### ABOUT THIS TASK:
The line containing "The książka/niebieski ended" and every line after it, through the end of the records below: repeat them exactly, nothing more.

═════ RECORDS SHOWN ═════

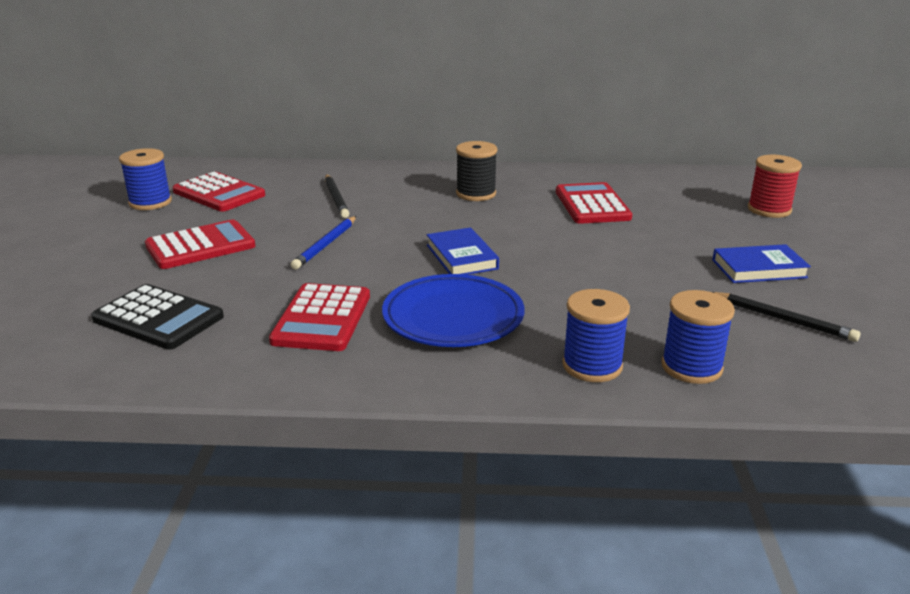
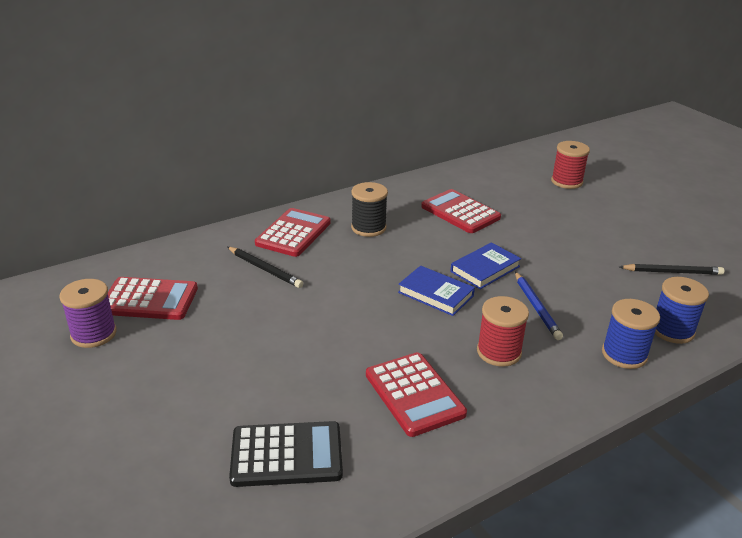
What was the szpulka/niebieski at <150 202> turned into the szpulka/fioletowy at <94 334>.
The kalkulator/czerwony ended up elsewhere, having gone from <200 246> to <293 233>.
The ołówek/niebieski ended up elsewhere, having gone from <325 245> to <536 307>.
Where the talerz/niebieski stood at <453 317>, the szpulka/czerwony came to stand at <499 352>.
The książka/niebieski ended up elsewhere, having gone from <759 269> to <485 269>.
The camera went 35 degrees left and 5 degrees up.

═════

### ANSWER FOR THE TASK:
The książka/niebieski ended up elsewhere, having gone from <759 269> to <485 269>.
The camera went 35 degrees left and 5 degrees up.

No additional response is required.